Stored records:

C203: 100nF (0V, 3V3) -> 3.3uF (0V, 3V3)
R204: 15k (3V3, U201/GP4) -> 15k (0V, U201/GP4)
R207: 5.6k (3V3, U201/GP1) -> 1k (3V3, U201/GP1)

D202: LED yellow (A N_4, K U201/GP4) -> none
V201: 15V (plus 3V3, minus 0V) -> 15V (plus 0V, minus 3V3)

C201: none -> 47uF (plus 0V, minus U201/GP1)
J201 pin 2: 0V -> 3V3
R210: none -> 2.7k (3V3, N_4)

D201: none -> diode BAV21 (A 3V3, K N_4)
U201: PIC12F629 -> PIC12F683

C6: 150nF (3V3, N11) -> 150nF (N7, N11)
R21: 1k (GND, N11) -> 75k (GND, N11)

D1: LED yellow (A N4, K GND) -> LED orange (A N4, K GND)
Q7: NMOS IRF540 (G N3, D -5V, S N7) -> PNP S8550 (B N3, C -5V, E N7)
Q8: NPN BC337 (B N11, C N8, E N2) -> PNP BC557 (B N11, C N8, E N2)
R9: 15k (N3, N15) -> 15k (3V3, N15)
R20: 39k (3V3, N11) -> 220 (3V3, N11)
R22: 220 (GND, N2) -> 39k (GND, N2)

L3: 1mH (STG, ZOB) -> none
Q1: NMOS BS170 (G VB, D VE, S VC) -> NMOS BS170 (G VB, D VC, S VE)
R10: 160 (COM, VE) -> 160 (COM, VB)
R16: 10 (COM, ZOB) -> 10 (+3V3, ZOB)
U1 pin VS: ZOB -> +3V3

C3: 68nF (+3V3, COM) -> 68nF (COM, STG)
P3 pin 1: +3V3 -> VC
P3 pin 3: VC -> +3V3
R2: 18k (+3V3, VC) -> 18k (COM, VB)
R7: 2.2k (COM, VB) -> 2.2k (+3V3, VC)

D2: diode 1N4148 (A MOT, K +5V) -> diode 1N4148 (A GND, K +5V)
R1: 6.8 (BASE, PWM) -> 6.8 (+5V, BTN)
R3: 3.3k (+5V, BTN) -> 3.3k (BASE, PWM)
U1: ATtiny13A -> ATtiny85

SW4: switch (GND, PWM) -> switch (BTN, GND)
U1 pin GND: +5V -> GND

ASSIGNED TASK:
Output every record exactly as written, with nothing dropped.

EXERCISE SOLUTION:
C203: 100nF (0V, 3V3) -> 3.3uF (0V, 3V3)
R204: 15k (3V3, U201/GP4) -> 15k (0V, U201/GP4)
R207: 5.6k (3V3, U201/GP1) -> 1k (3V3, U201/GP1)

D202: LED yellow (A N_4, K U201/GP4) -> none
V201: 15V (plus 3V3, minus 0V) -> 15V (plus 0V, minus 3V3)

C201: none -> 47uF (plus 0V, minus U201/GP1)
J201 pin 2: 0V -> 3V3
R210: none -> 2.7k (3V3, N_4)

D201: none -> diode BAV21 (A 3V3, K N_4)
U201: PIC12F629 -> PIC12F683

C6: 150nF (3V3, N11) -> 150nF (N7, N11)
R21: 1k (GND, N11) -> 75k (GND, N11)

D1: LED yellow (A N4, K GND) -> LED orange (A N4, K GND)
Q7: NMOS IRF540 (G N3, D -5V, S N7) -> PNP S8550 (B N3, C -5V, E N7)
Q8: NPN BC337 (B N11, C N8, E N2) -> PNP BC557 (B N11, C N8, E N2)
R9: 15k (N3, N15) -> 15k (3V3, N15)
R20: 39k (3V3, N11) -> 220 (3V3, N11)
R22: 220 (GND, N2) -> 39k (GND, N2)

L3: 1mH (STG, ZOB) -> none
Q1: NMOS BS170 (G VB, D VE, S VC) -> NMOS BS170 (G VB, D VC, S VE)
R10: 160 (COM, VE) -> 160 (COM, VB)
R16: 10 (COM, ZOB) -> 10 (+3V3, ZOB)
U1 pin VS: ZOB -> +3V3

C3: 68nF (+3V3, COM) -> 68nF (COM, STG)
P3 pin 1: +3V3 -> VC
P3 pin 3: VC -> +3V3
R2: 18k (+3V3, VC) -> 18k (COM, VB)
R7: 2.2k (COM, VB) -> 2.2k (+3V3, VC)

D2: diode 1N4148 (A MOT, K +5V) -> diode 1N4148 (A GND, K +5V)
R1: 6.8 (BASE, PWM) -> 6.8 (+5V, BTN)
R3: 3.3k (+5V, BTN) -> 3.3k (BASE, PWM)
U1: ATtiny13A -> ATtiny85

SW4: switch (GND, PWM) -> switch (BTN, GND)
U1 pin GND: +5V -> GND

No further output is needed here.